**WHAT YOU WILL DO**
Every entry must reappear in your answer exactly as written, though its pictures must not.

##### RECORDS FOR THIS TASK

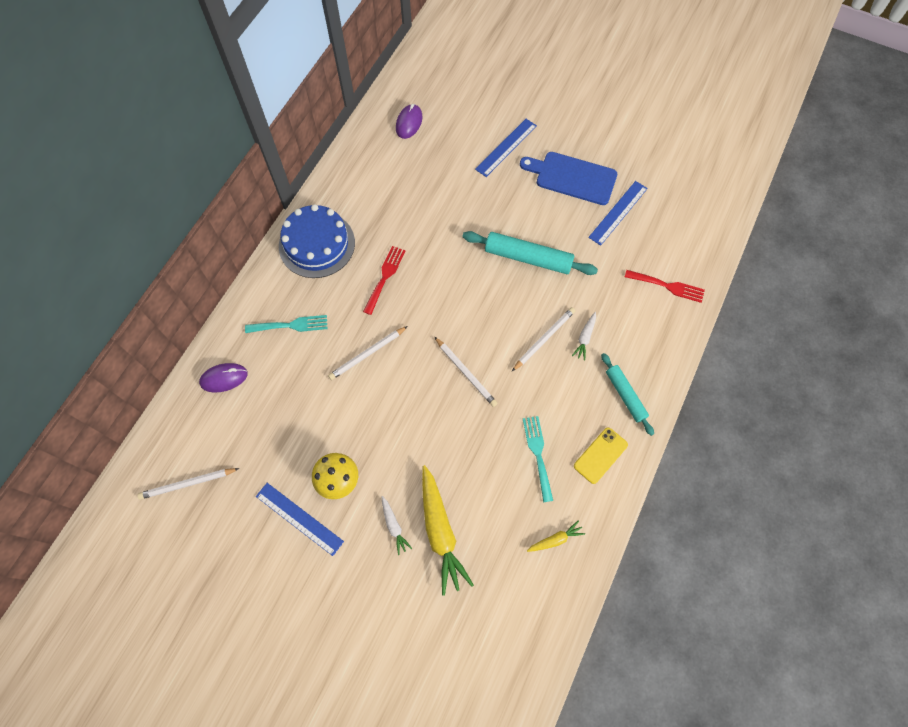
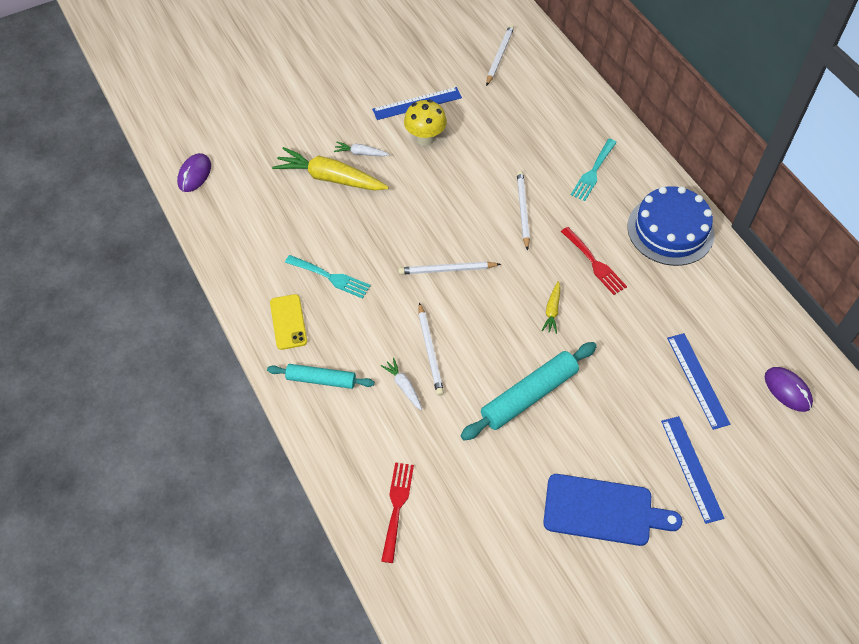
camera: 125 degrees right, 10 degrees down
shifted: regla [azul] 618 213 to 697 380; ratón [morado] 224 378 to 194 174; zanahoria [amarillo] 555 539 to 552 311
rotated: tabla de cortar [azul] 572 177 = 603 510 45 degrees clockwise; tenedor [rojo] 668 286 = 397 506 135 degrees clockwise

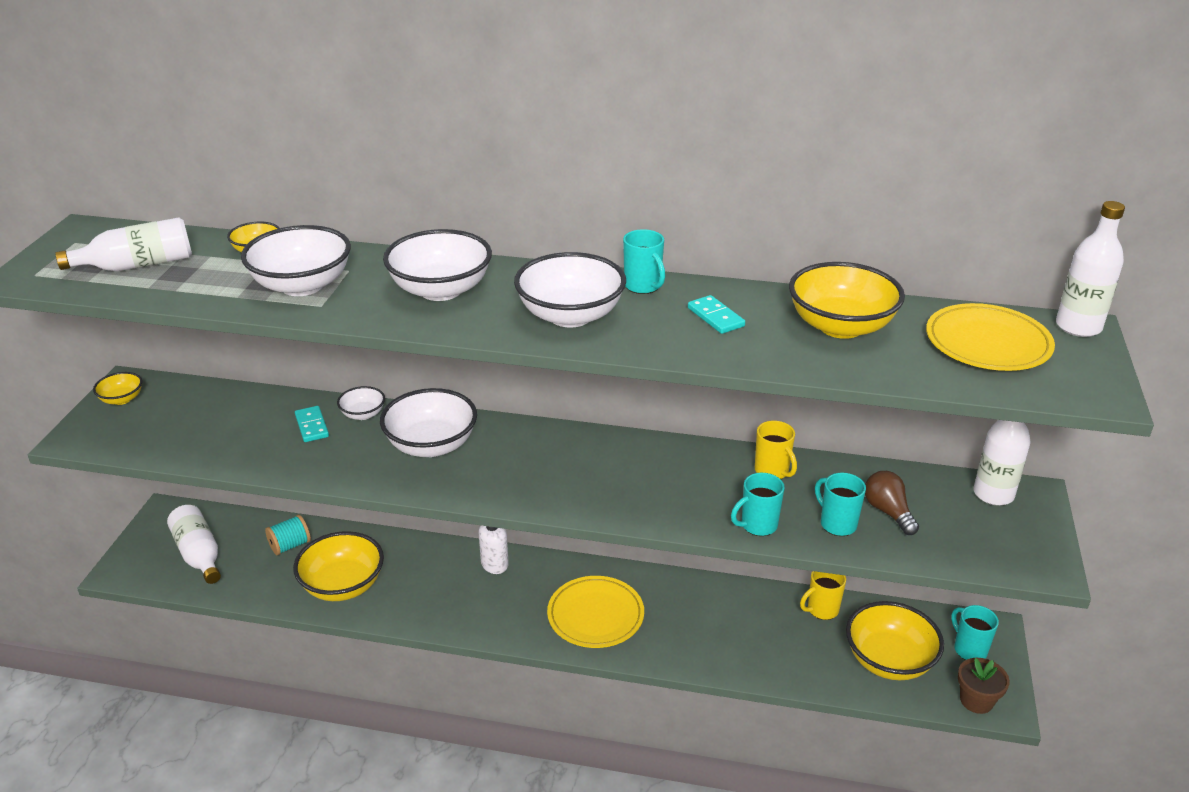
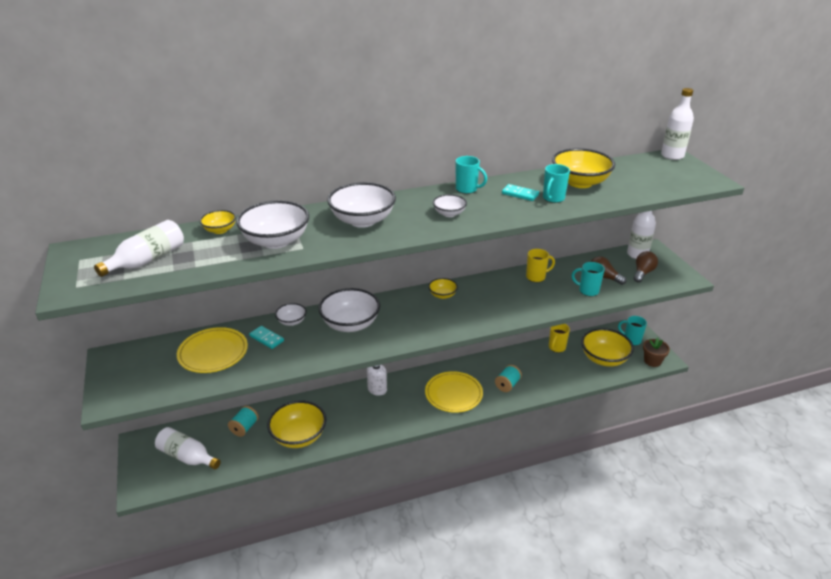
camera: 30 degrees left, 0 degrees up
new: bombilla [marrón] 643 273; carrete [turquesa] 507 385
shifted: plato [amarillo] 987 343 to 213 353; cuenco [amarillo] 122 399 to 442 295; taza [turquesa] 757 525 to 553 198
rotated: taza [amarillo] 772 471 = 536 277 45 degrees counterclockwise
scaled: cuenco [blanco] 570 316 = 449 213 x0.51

##########

**YOUR RESPONSE**
camera: 125 degrees right, 10 degrees down
shifted: regla [azul] 618 213 to 697 380; ratón [morado] 224 378 to 194 174; zanahoria [amarillo] 555 539 to 552 311
rotated: tabla de cortar [azul] 572 177 = 603 510 45 degrees clockwise; tenedor [rojo] 668 286 = 397 506 135 degrees clockwise

camera: 30 degrees left, 0 degrees up
new: bombilla [marrón] 643 273; carrete [turquesa] 507 385
shifted: plato [amarillo] 987 343 to 213 353; cuenco [amarillo] 122 399 to 442 295; taza [turquesa] 757 525 to 553 198
rotated: taza [amarillo] 772 471 = 536 277 45 degrees counterclockwise
scaled: cuenco [blanco] 570 316 = 449 213 x0.51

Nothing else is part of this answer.